**EXERCISE OBJECTIVE:** The required lines are those that contain "none"; pull them out of the data and copy them.
━━━━━━━━━━━━━━━━━━━━━━━━━━━━━━
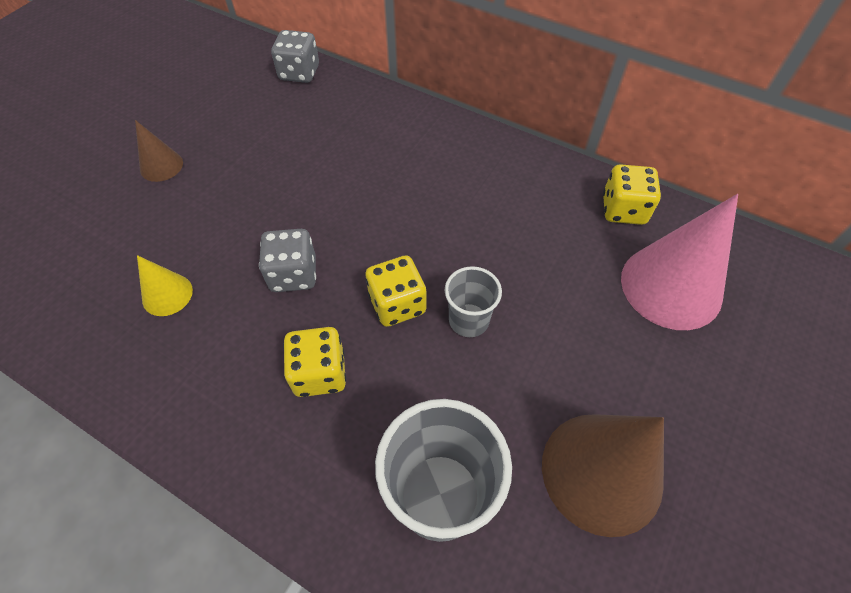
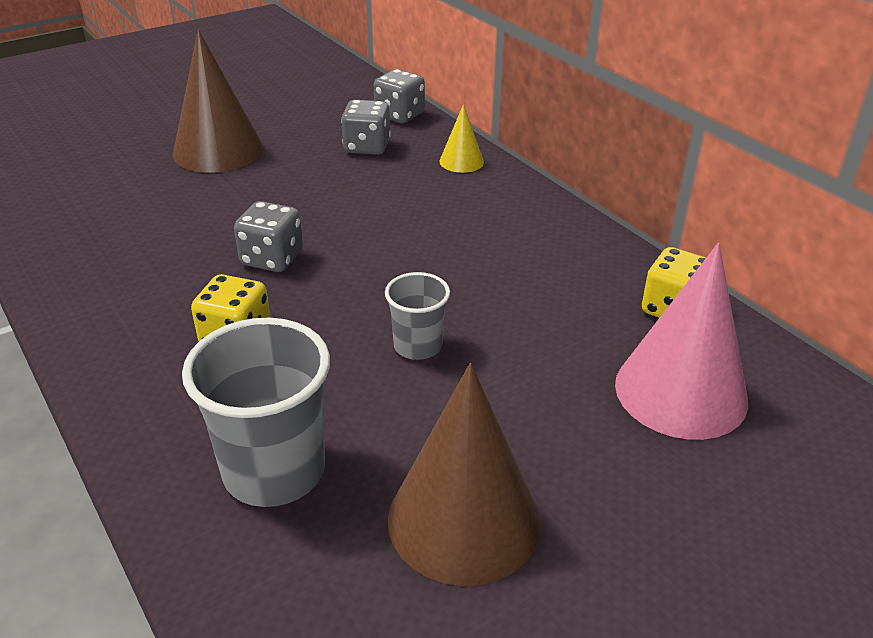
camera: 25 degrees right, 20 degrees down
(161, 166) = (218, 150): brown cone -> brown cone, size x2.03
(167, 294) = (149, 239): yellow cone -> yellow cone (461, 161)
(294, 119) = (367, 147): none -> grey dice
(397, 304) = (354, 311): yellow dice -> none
━━━━━━━━━━━━━━━━━━━━━━━━━━━━━━
**RESPONSE TO THE EXERCISE:**
(294, 119) = (367, 147): none -> grey dice
(397, 304) = (354, 311): yellow dice -> none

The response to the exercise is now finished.